Start of Given data

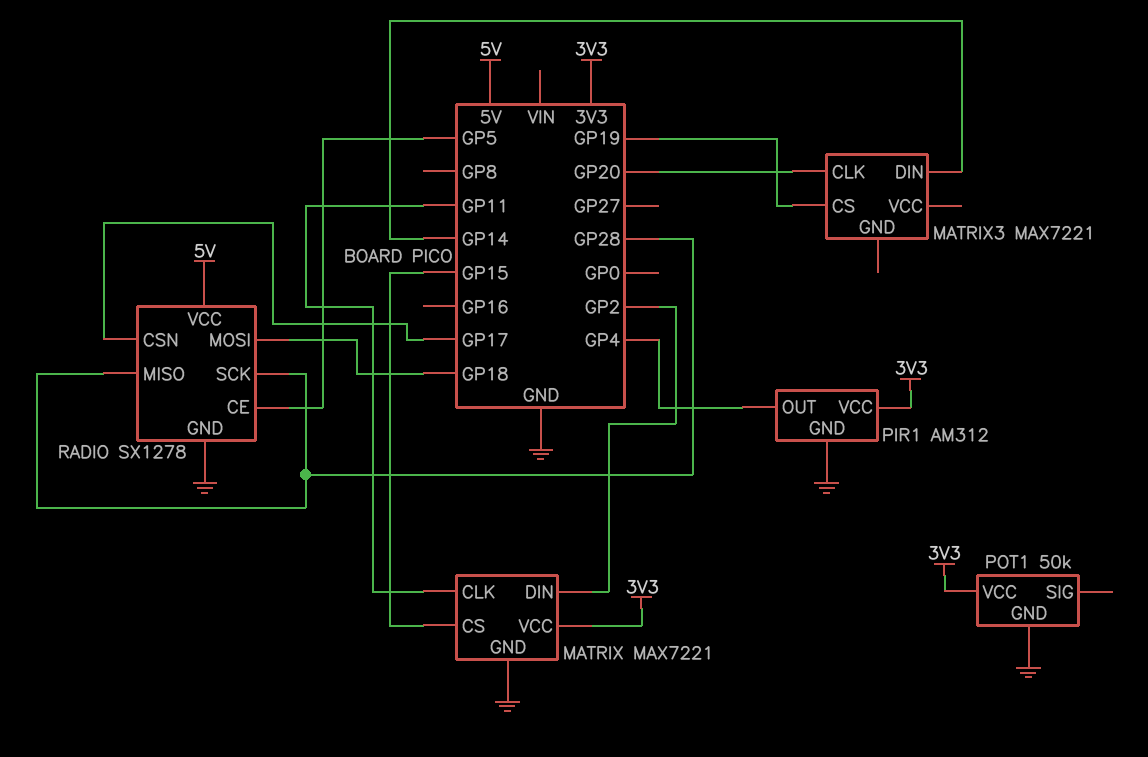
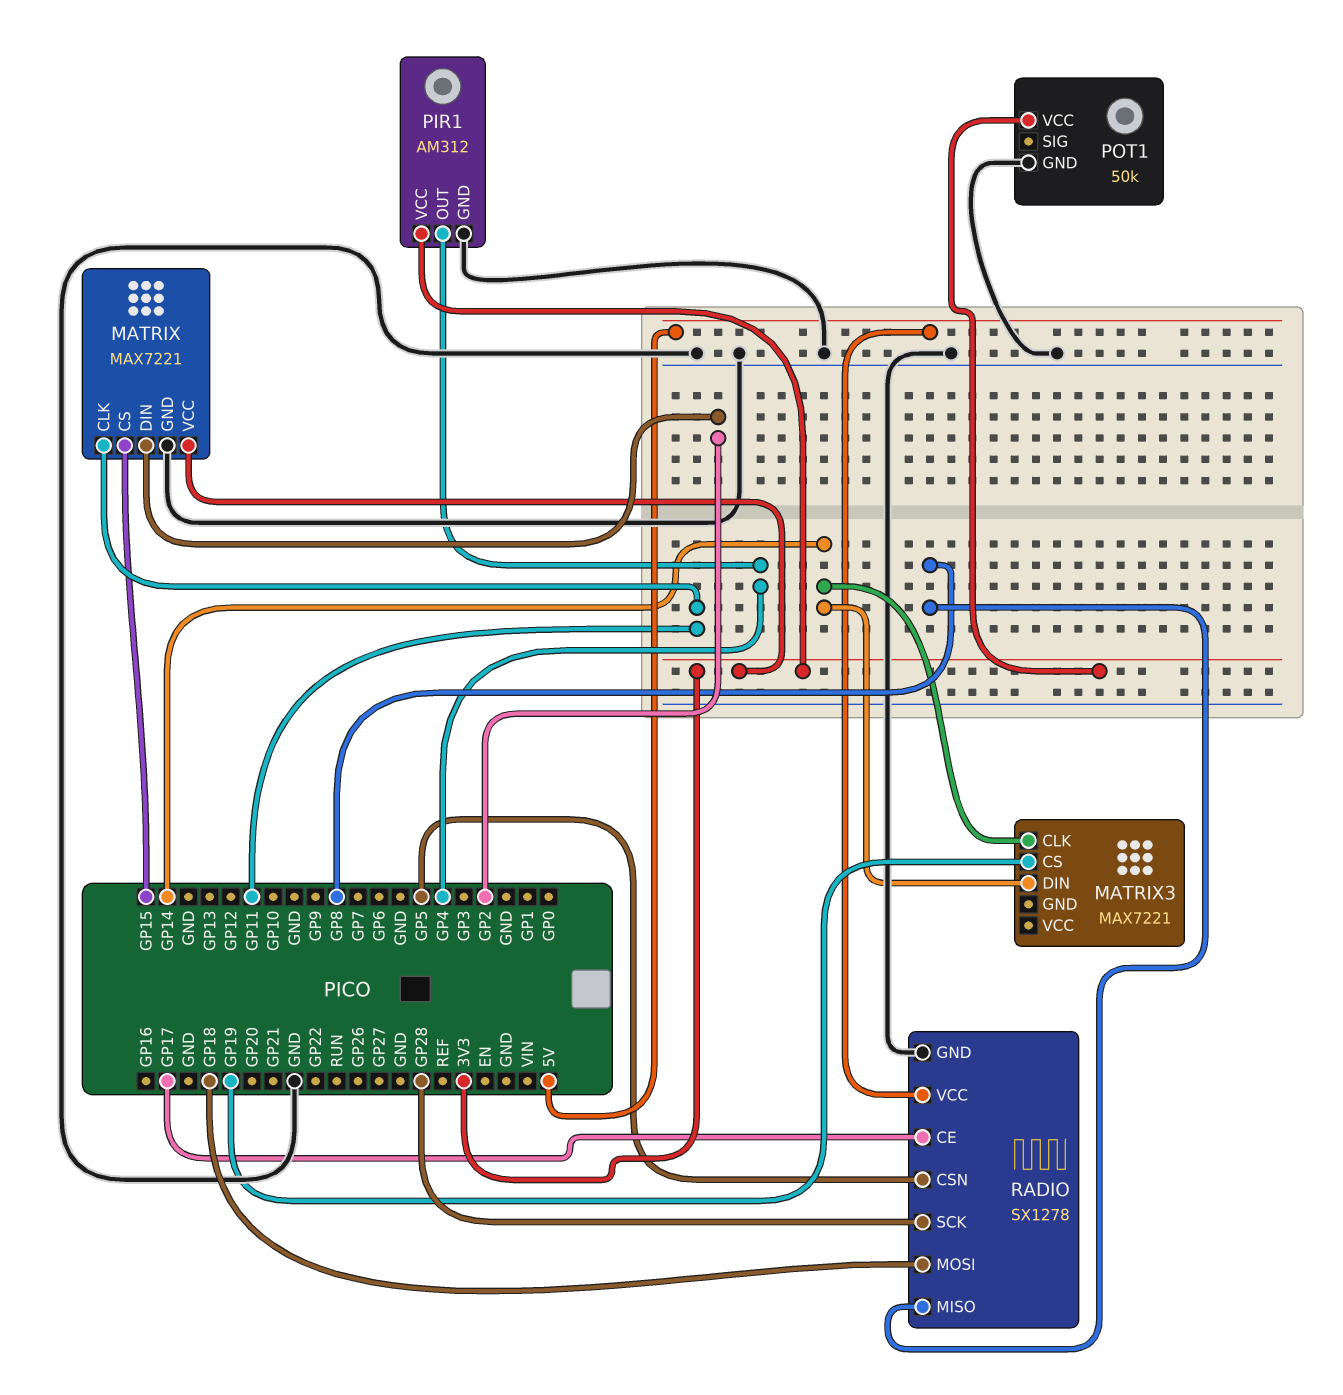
MATRIX3 pin CLK: GP20 -> GP14
RADIO pin CE: GP5 -> GP17
RADIO pin CSN: GP17 -> GP5
RADIO pin MISO: GP28 -> GP8

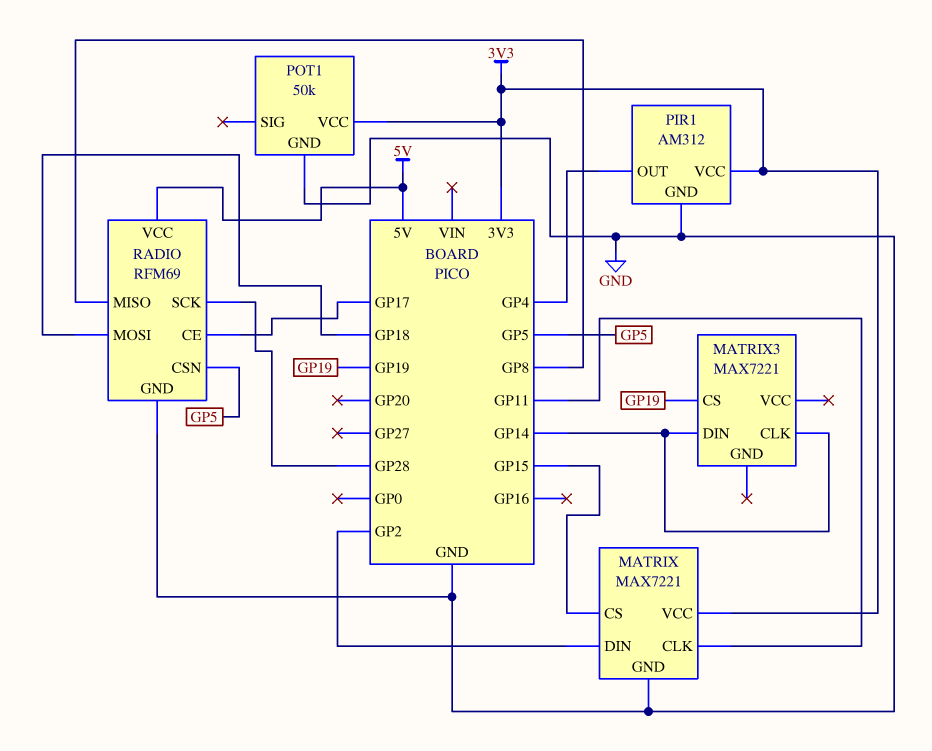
RADIO: SX1278 -> RFM69

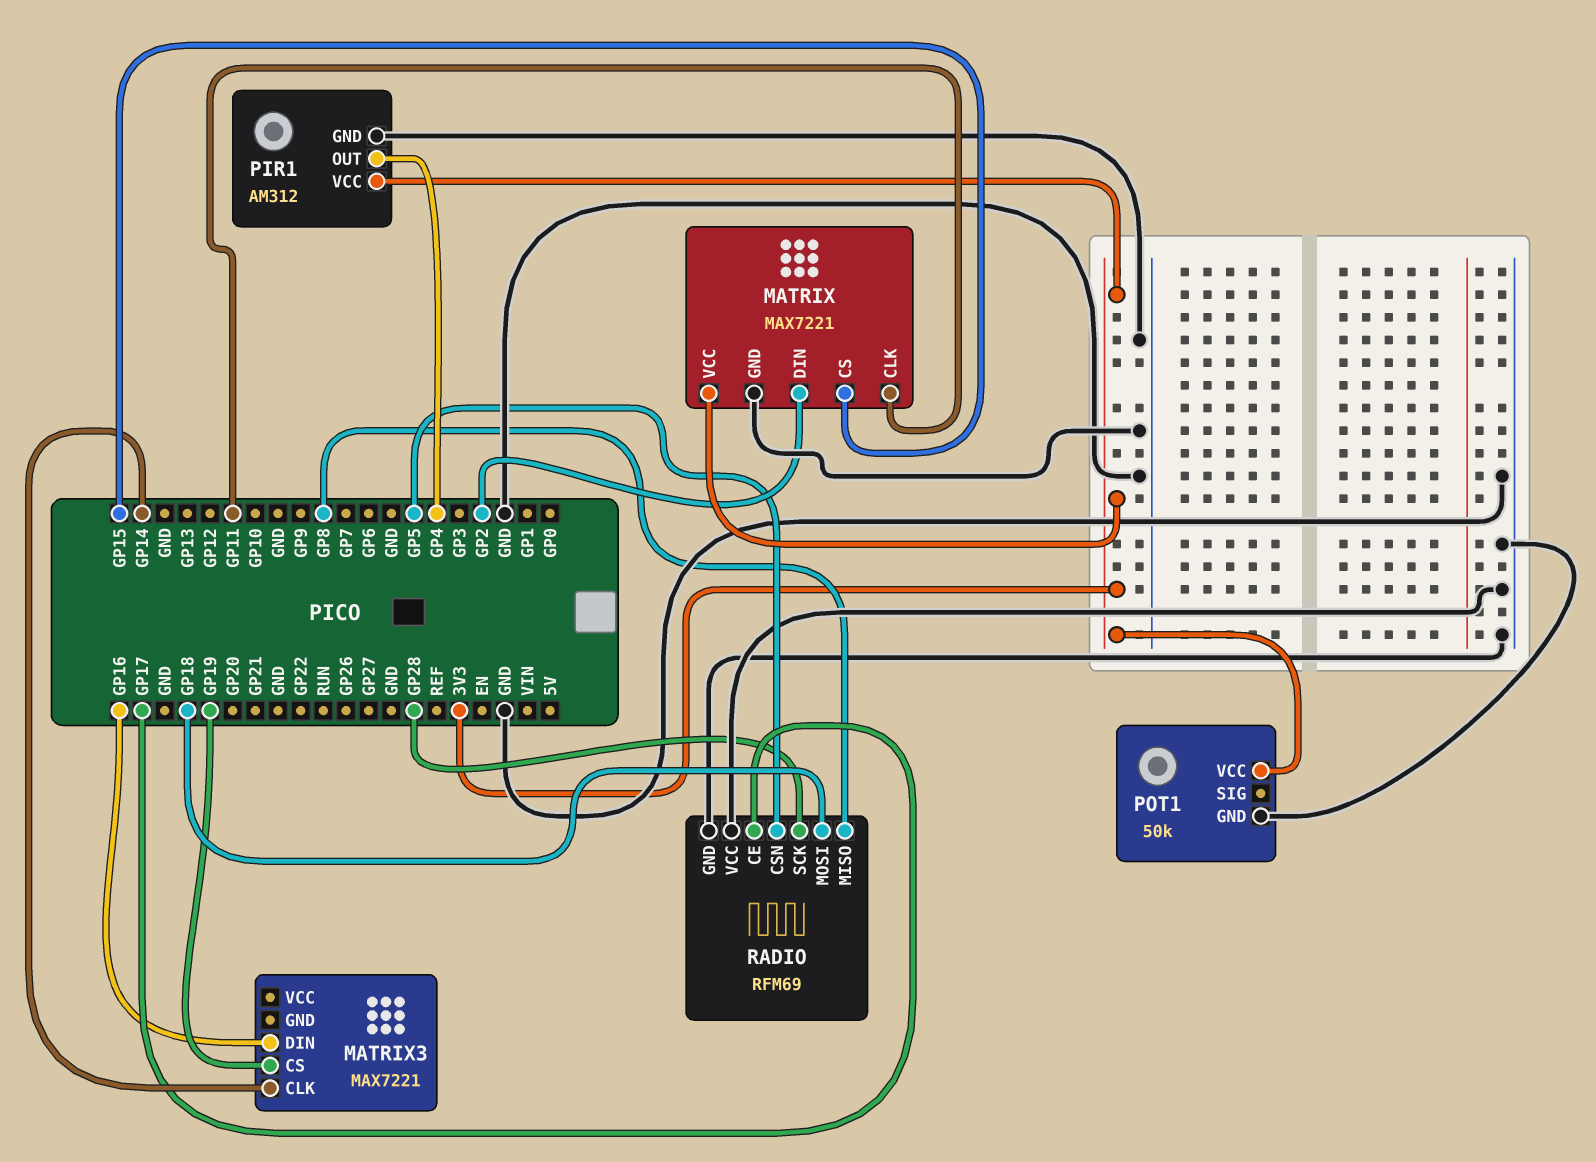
MATRIX3 pin DIN: GP14 -> GP16
RADIO pin VCC: 5V -> GND

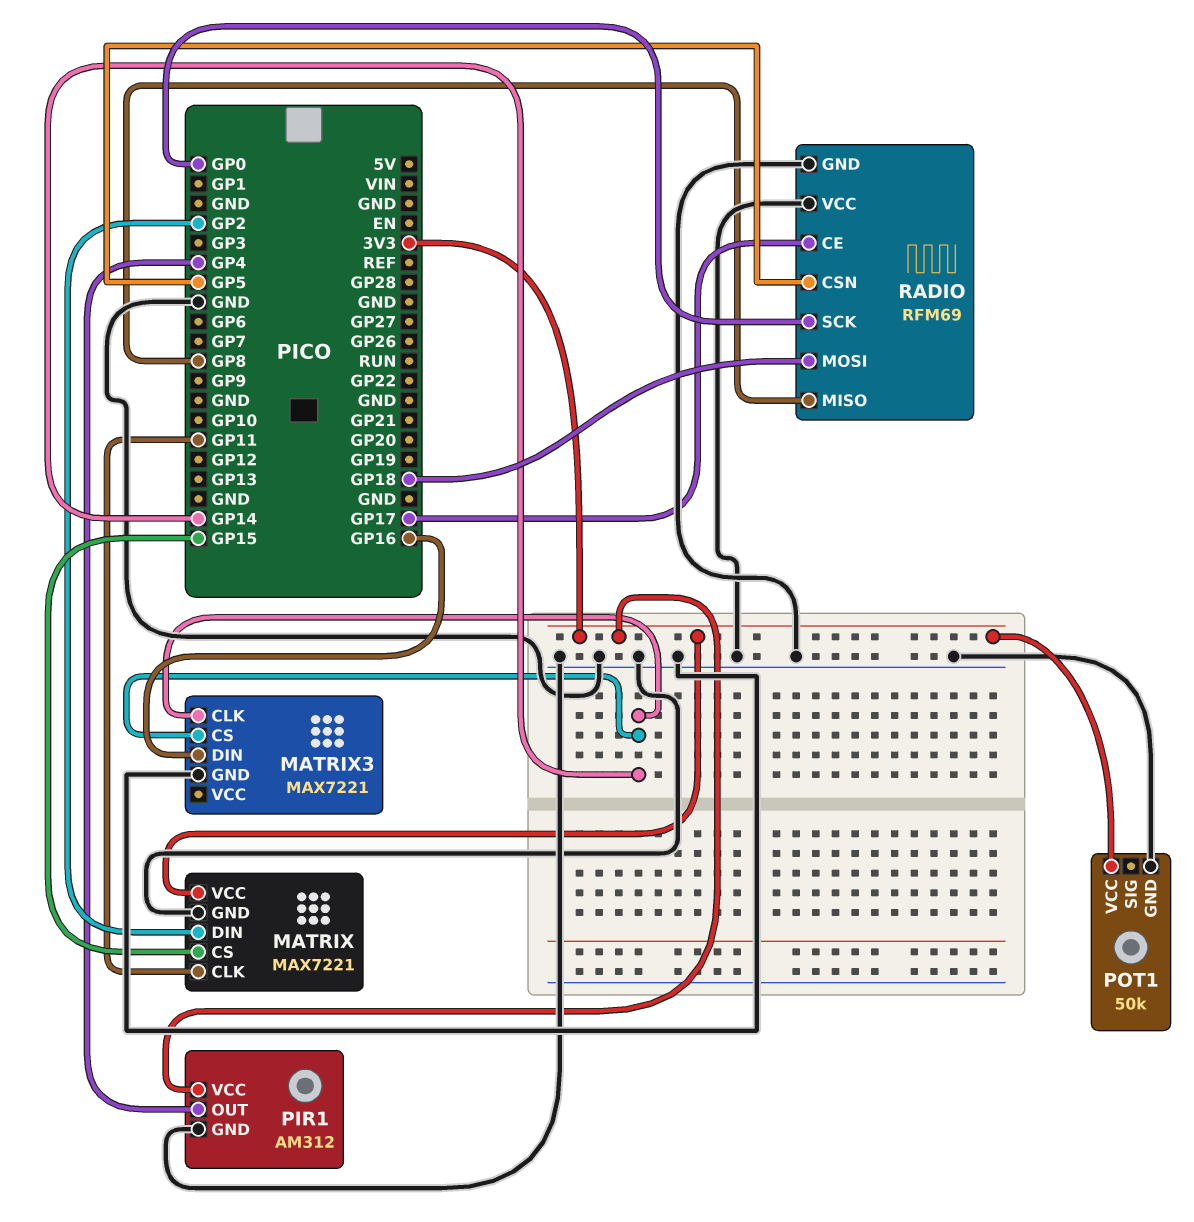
MATRIX3 pin CS: GP19 -> GP14
MATRIX3 pin GND: none -> GND
RADIO pin SCK: GP28 -> GP0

End of Given data

Task goal → Where a picture appears, skip it; repeat everything else in the data exactly.

Problem solution →
MATRIX3 pin CLK: GP20 -> GP14
RADIO pin CE: GP5 -> GP17
RADIO pin CSN: GP17 -> GP5
RADIO pin MISO: GP28 -> GP8

RADIO: SX1278 -> RFM69

MATRIX3 pin DIN: GP14 -> GP16
RADIO pin VCC: 5V -> GND

MATRIX3 pin CS: GP19 -> GP14
MATRIX3 pin GND: none -> GND
RADIO pin SCK: GP28 -> GP0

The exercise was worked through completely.